### Try it
Transcribe the entries exactly as given and skip whatever images they hold.

[Data excerpts]
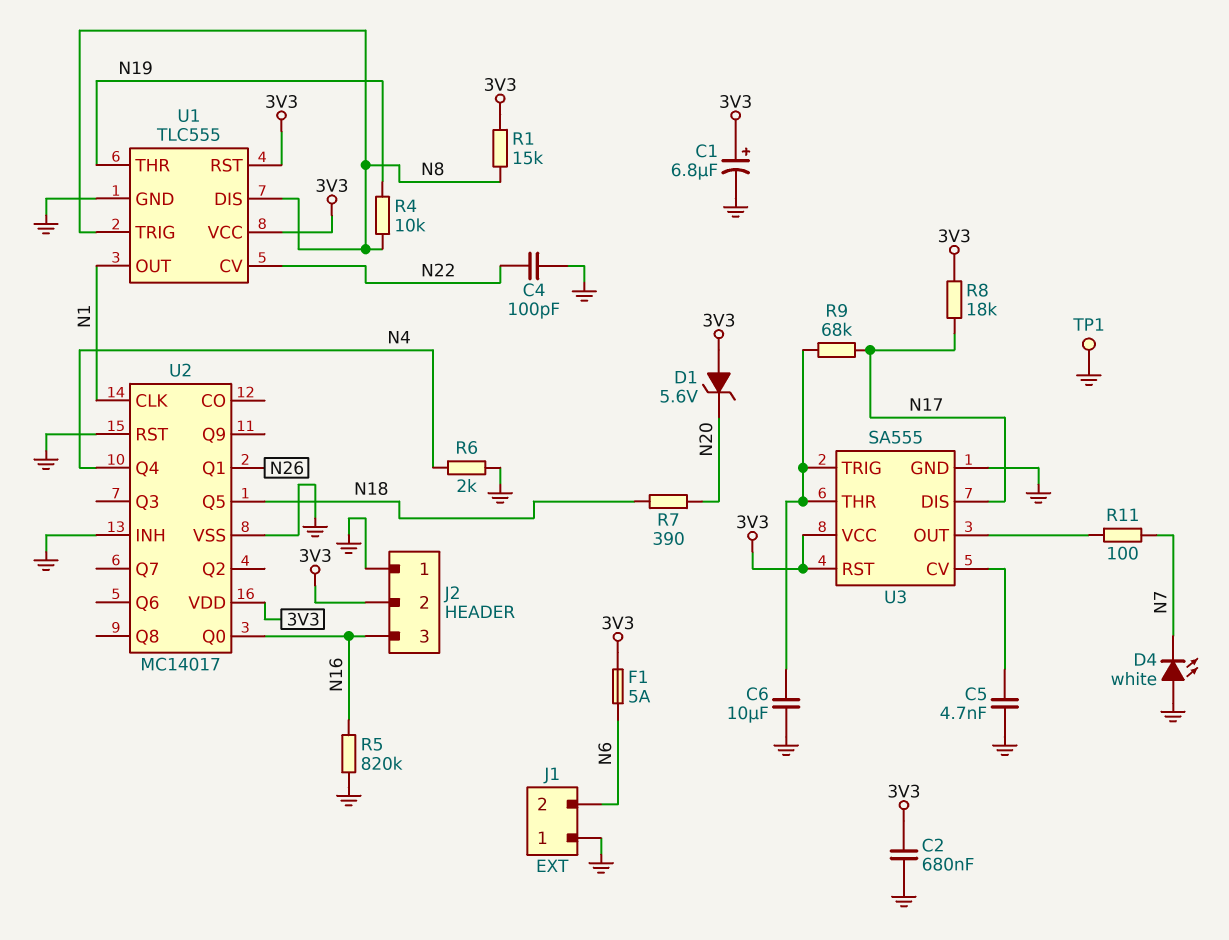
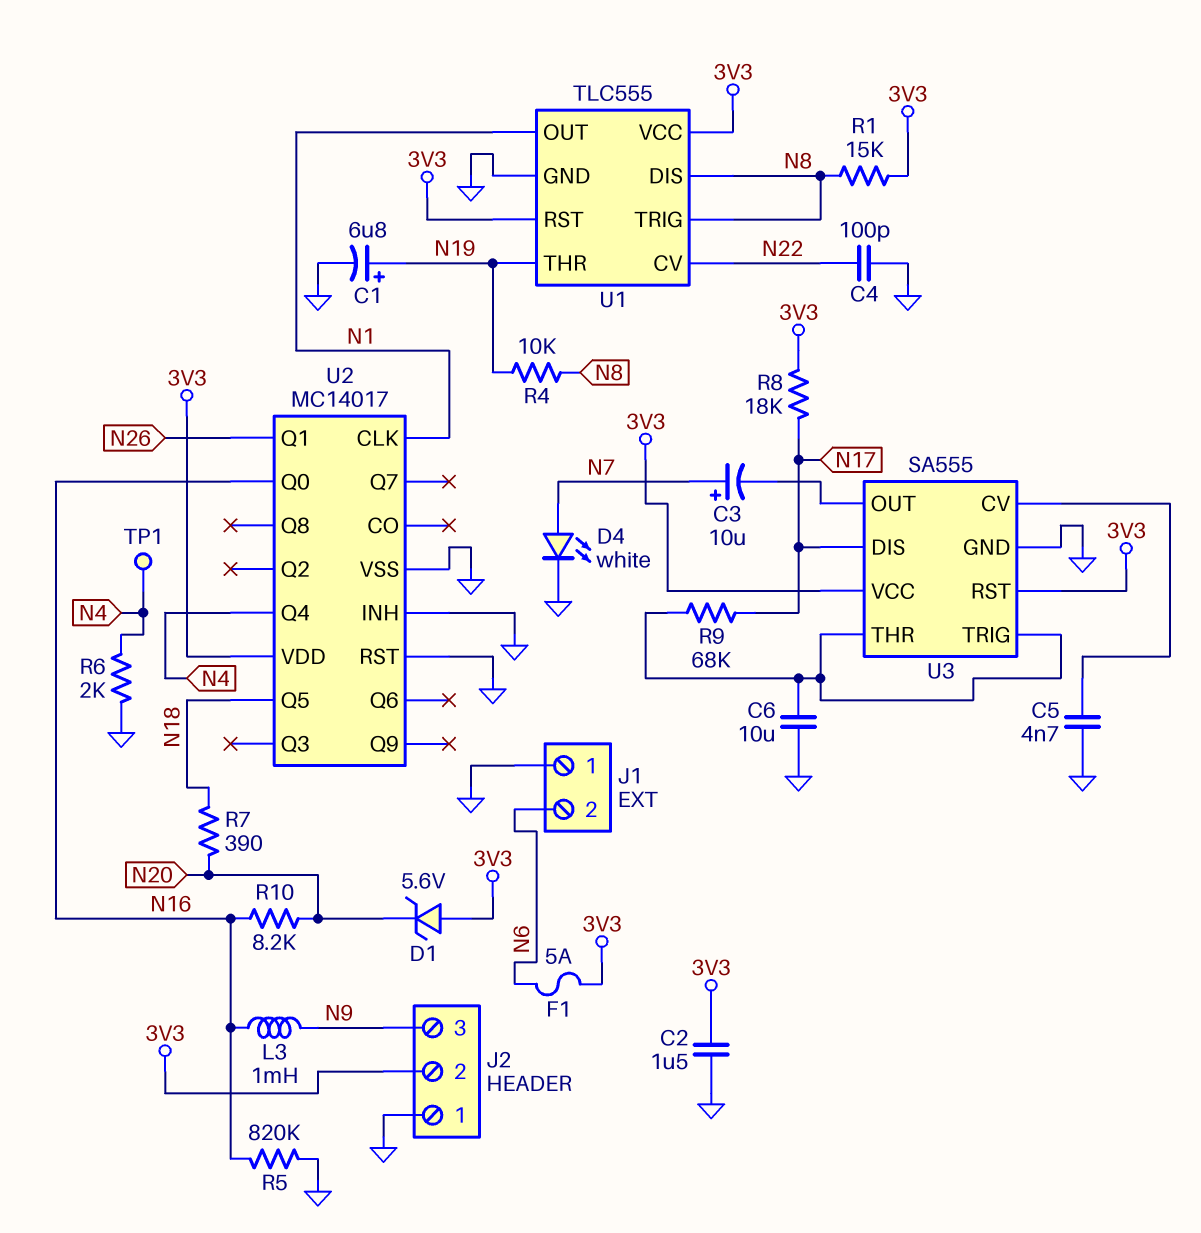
C1: 6.8uF (plus 3V3, minus GND) -> 6.8uF (plus N19, minus GND)
C2: 680nF (3V3, GND) -> 1.5uF (3V3, GND)
C3: none -> 10uF (plus N7, minus U3/OUT)
D4: LED white (A GND, K N7) -> LED white (A N7, K GND)
J2 pin 3: N16 -> N9
L3: none -> 1mH (N9, N16)
R10: none -> 8.2k (N16, N20)
R11: 100 (N7, U3/OUT) -> none
TP1: test point (GND) -> test point (N4)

### Problem solution
C1: 6.8uF (plus 3V3, minus GND) -> 6.8uF (plus N19, minus GND)
C2: 680nF (3V3, GND) -> 1.5uF (3V3, GND)
C3: none -> 10uF (plus N7, minus U3/OUT)
D4: LED white (A GND, K N7) -> LED white (A N7, K GND)
J2 pin 3: N16 -> N9
L3: none -> 1mH (N9, N16)
R10: none -> 8.2k (N16, N20)
R11: 100 (N7, U3/OUT) -> none
TP1: test point (GND) -> test point (N4)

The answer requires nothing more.